# DATA FOR THIS TASK
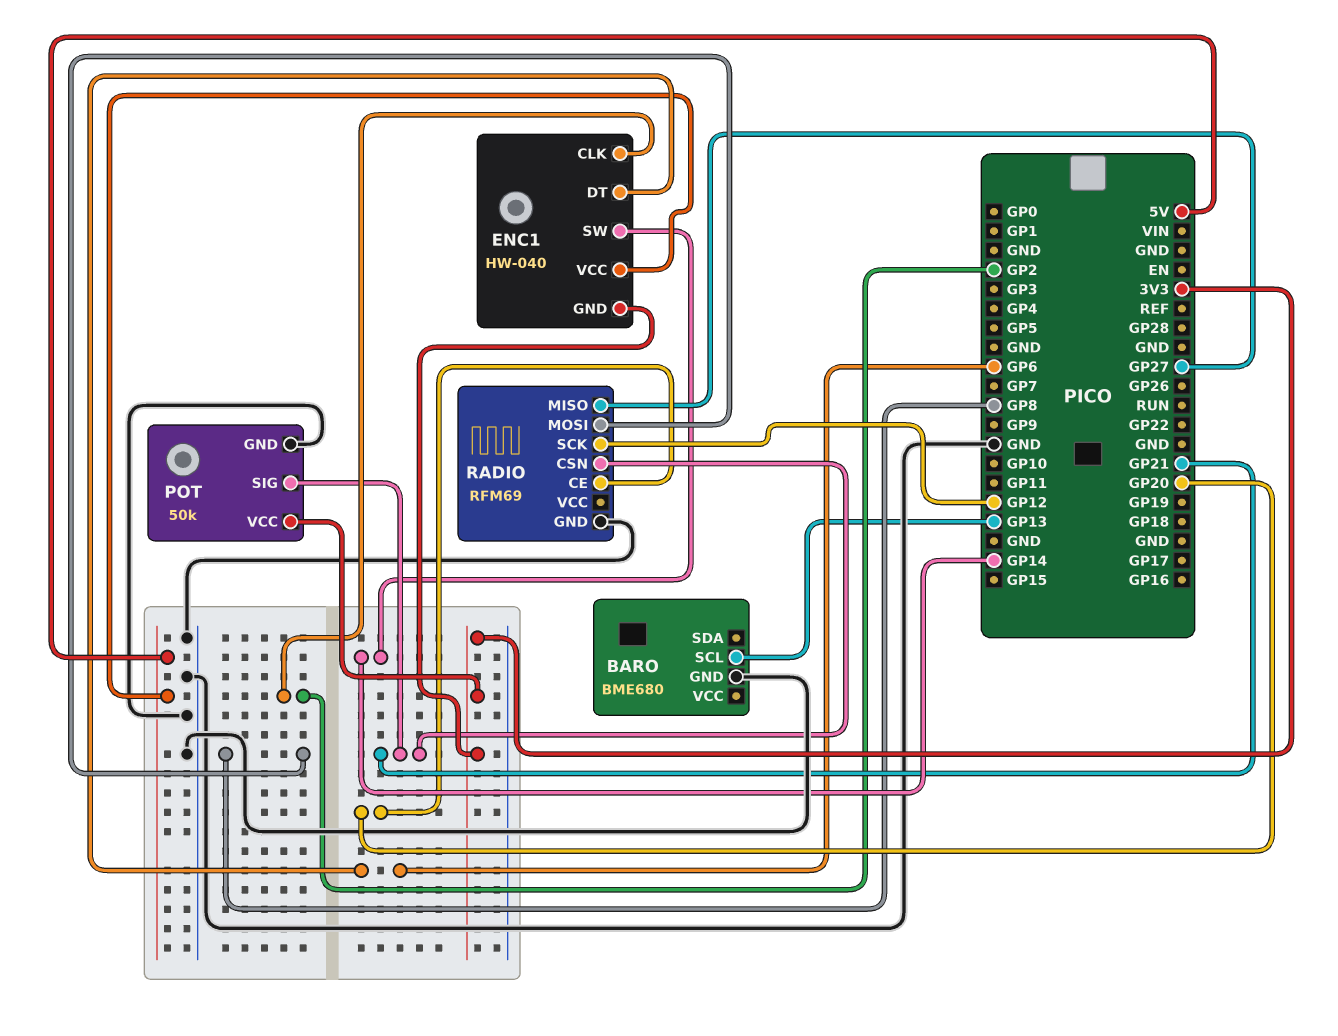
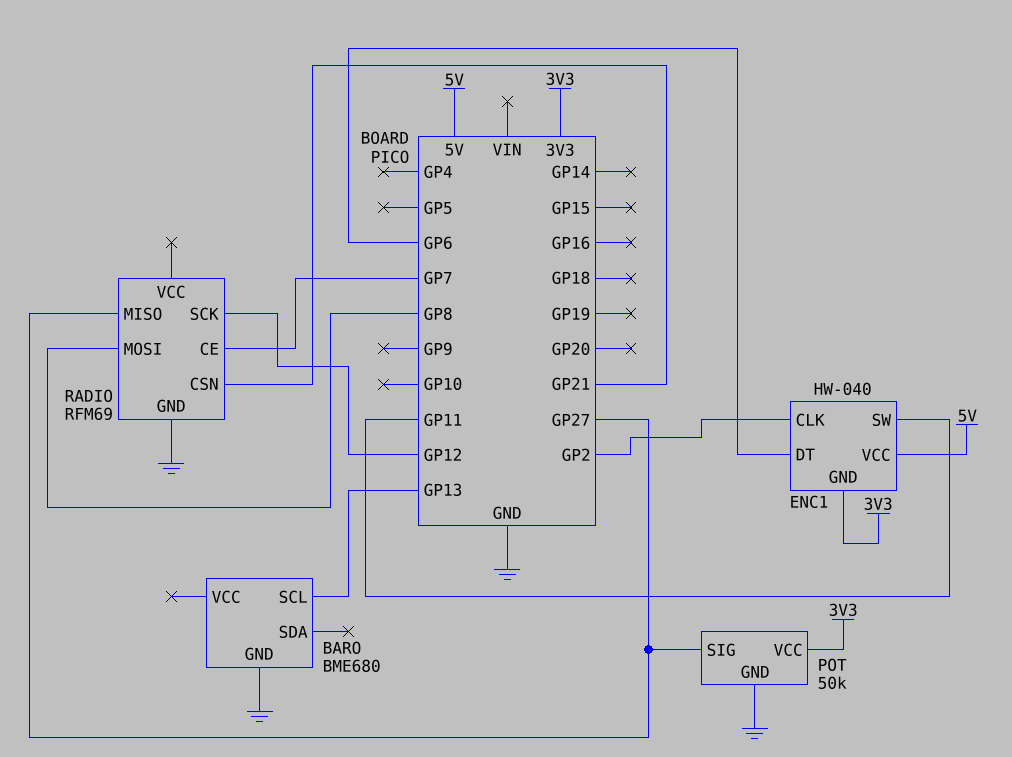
ENC1 pin SW: GP14 -> GP11
POT pin SIG: GP21 -> GP27
RADIO pin CE: GP20 -> GP7

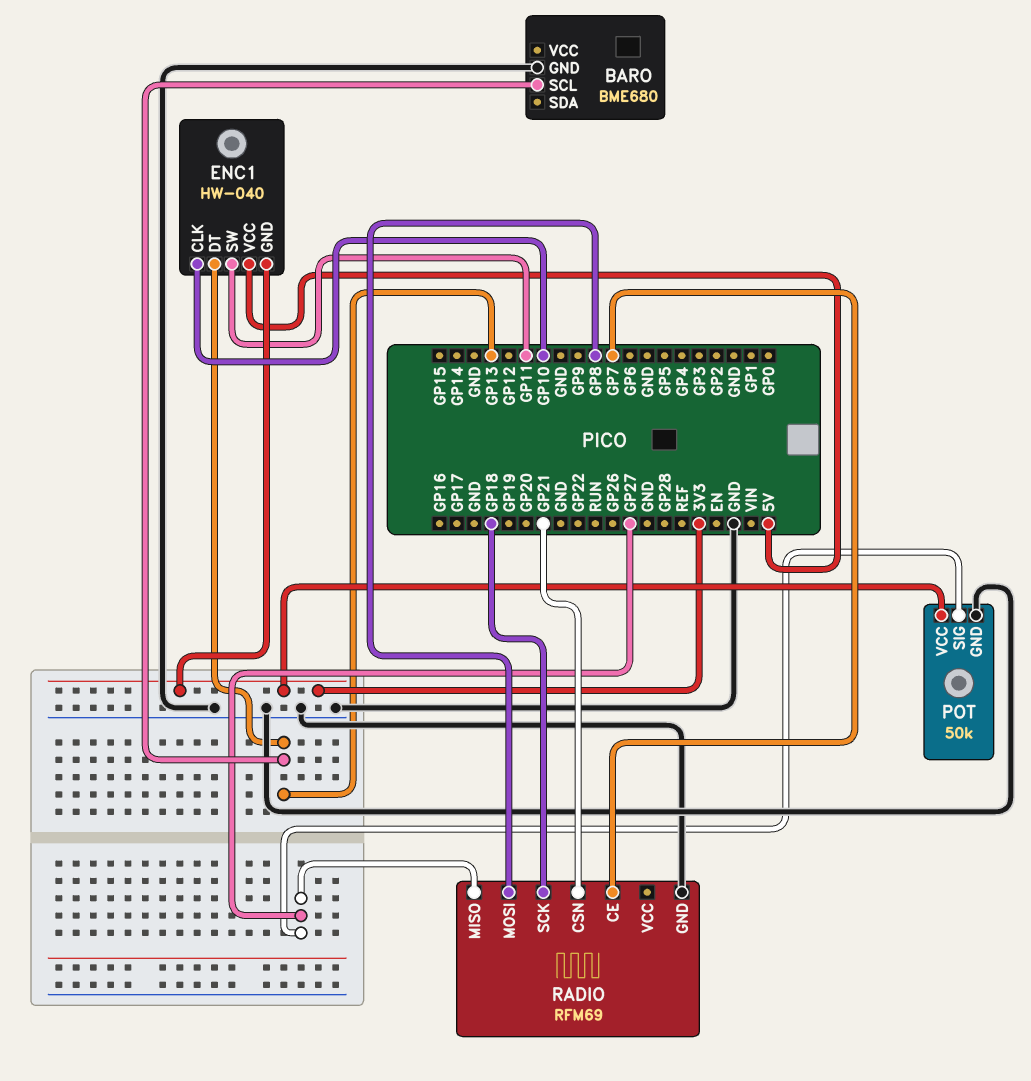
ENC1 pin CLK: GP2 -> GP10
ENC1 pin DT: GP6 -> GP13
RADIO pin SCK: GP12 -> GP18

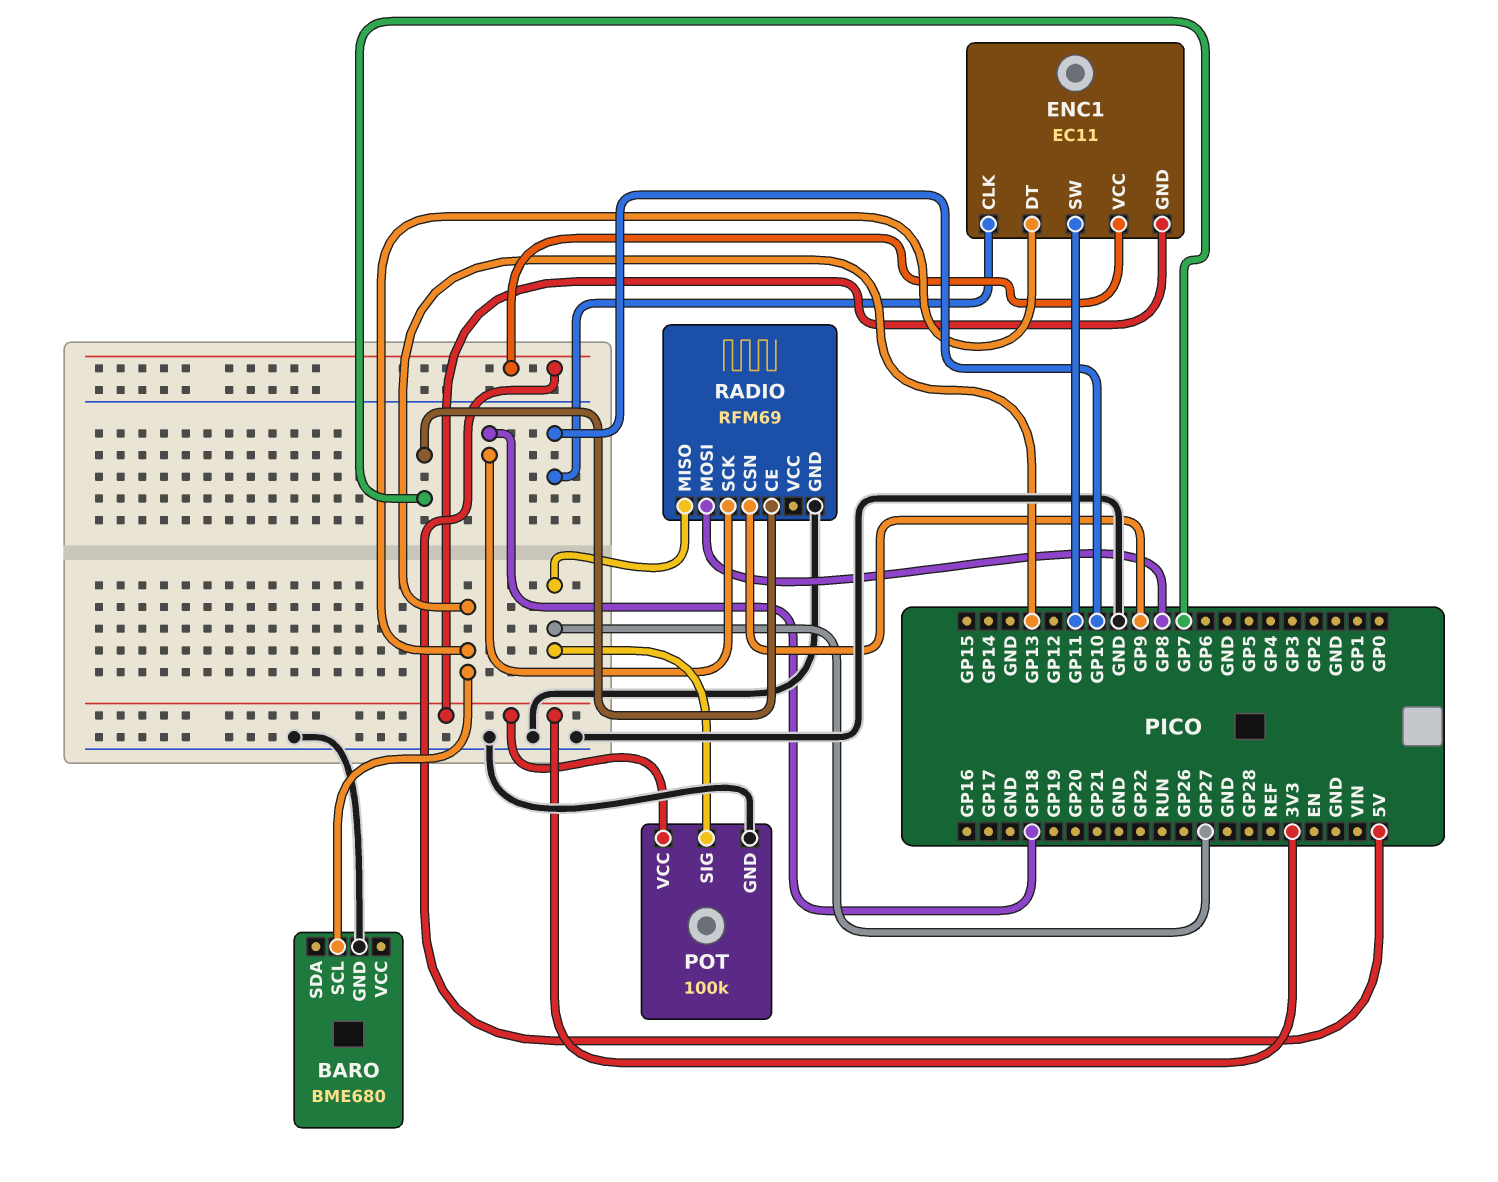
ENC1: HW-040 -> EC11
POT: 50k -> 100k
RADIO pin CSN: GP21 -> GP9

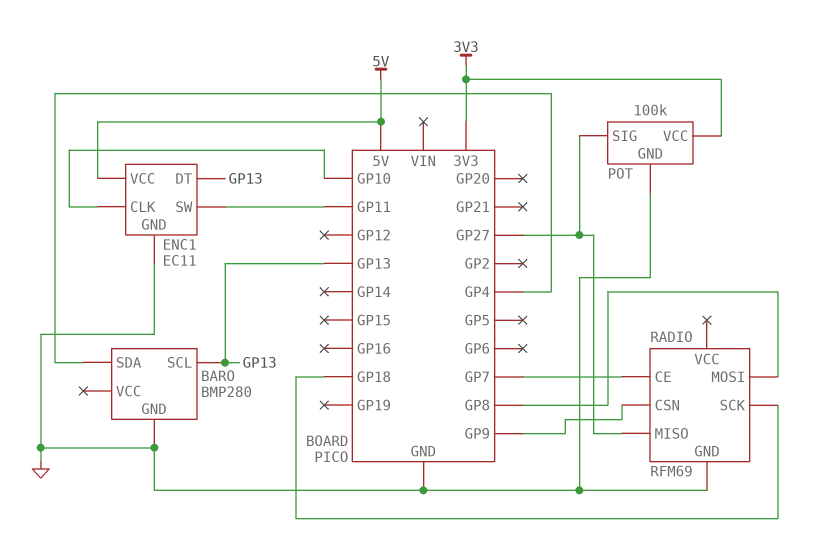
BARO: BME680 -> BMP280
BARO pin SDA: none -> GP4
ENC1 pin GND: 3V3 -> GND

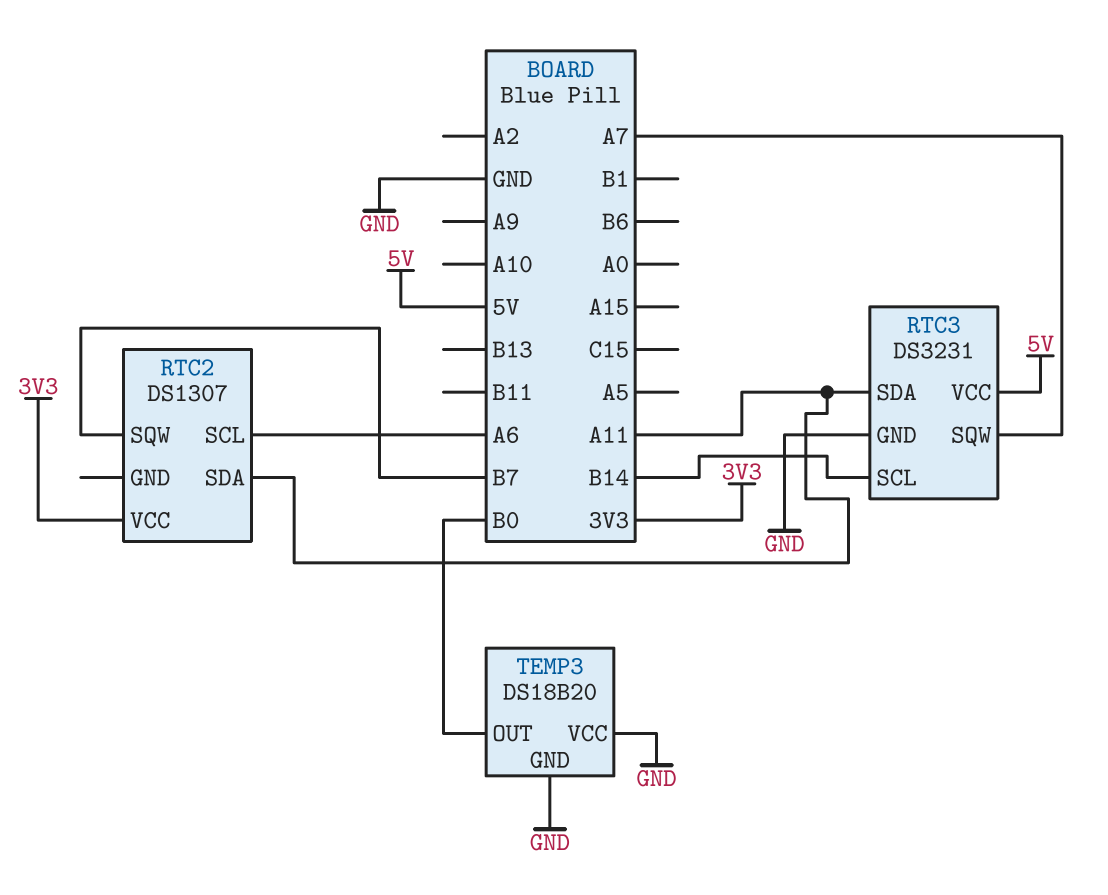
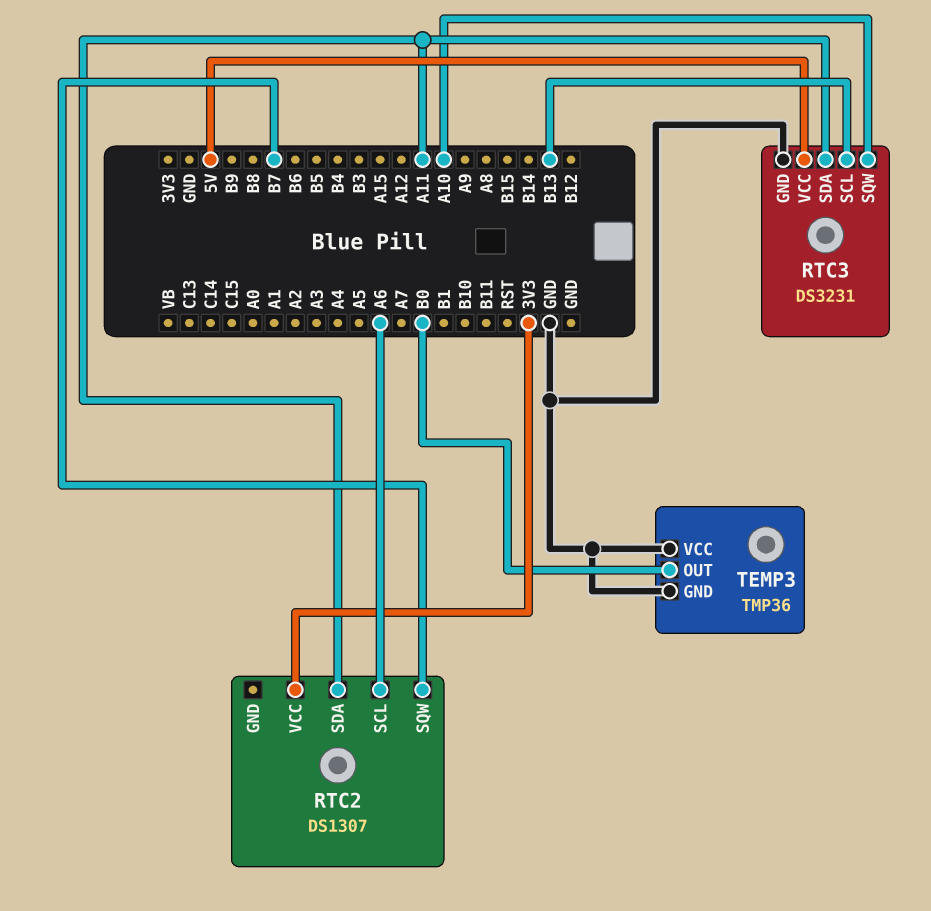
RTC3 pin SCL: B14 -> B13
RTC3 pin SQW: A7 -> A10
TEMP3: DS18B20 -> TMP36

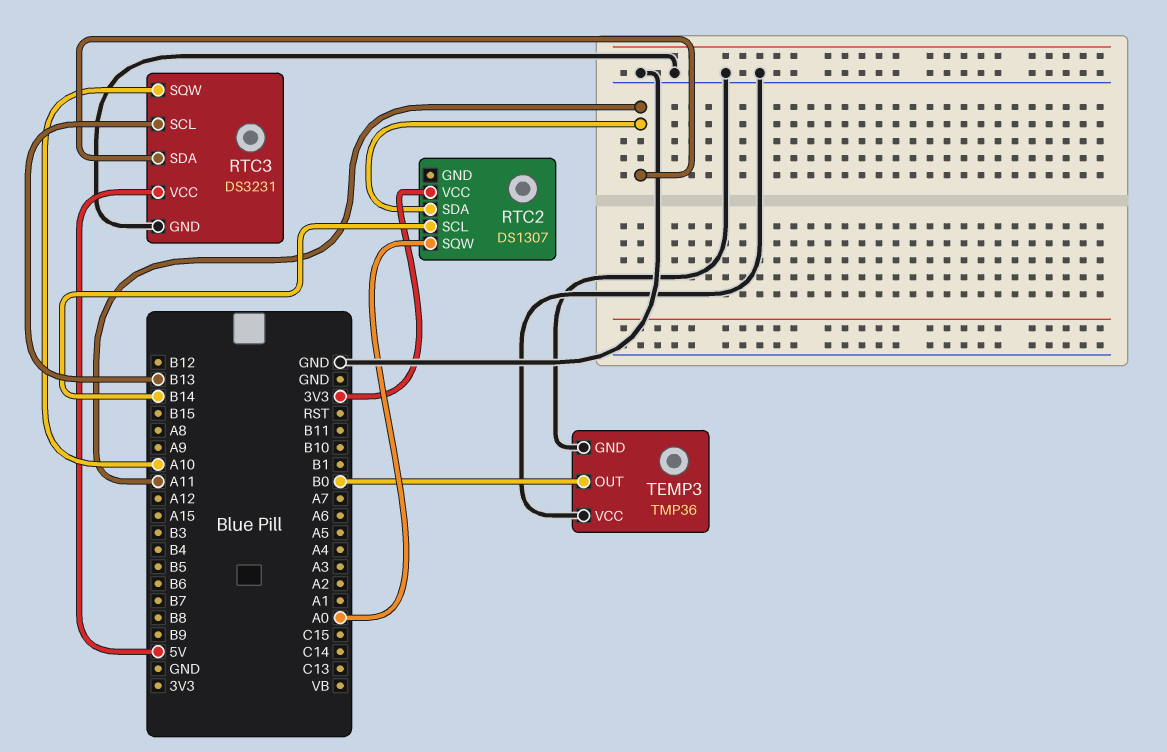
RTC2 pin SCL: A6 -> B14
RTC2 pin SQW: B7 -> A0

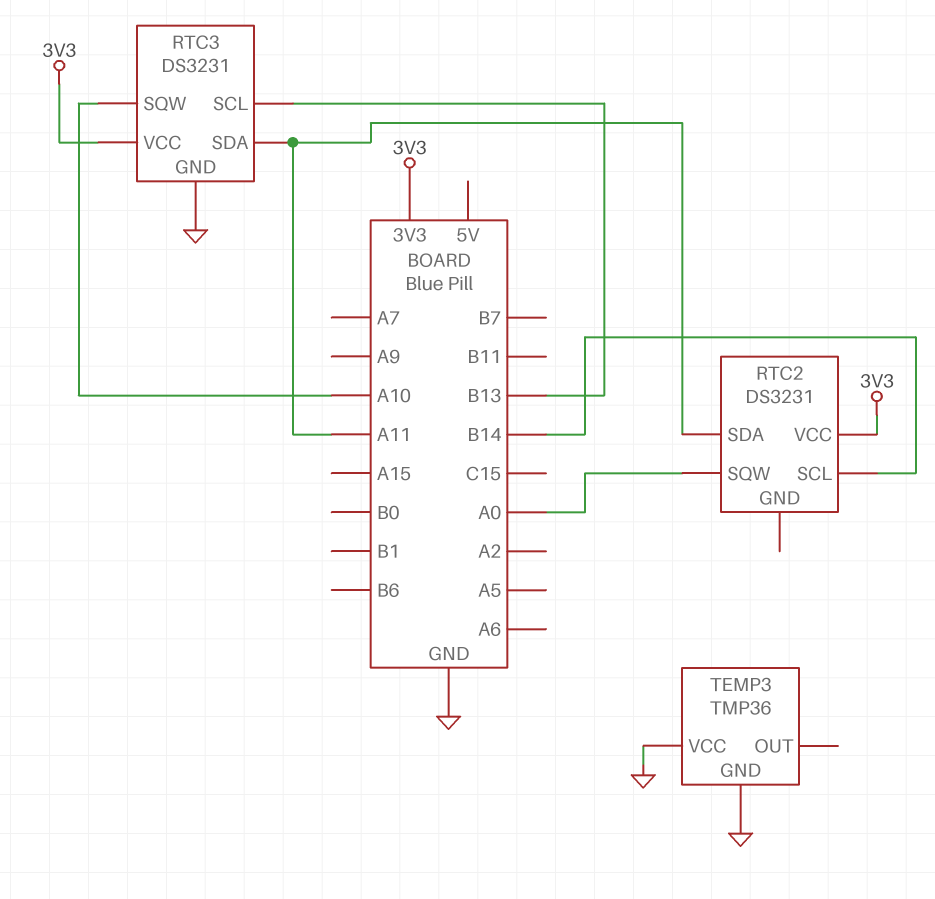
RTC2: DS1307 -> DS3231
RTC3 pin VCC: 5V -> 3V3
TEMP3 pin OUT: B0 -> none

# PROBLEM TO SOLVE
With "RADIO" as the string to find, copy every line of the records that holds it.

# EXERCISE ANSWER
RADIO pin CE: GP20 -> GP7
RADIO pin SCK: GP12 -> GP18
RADIO pin CSN: GP21 -> GP9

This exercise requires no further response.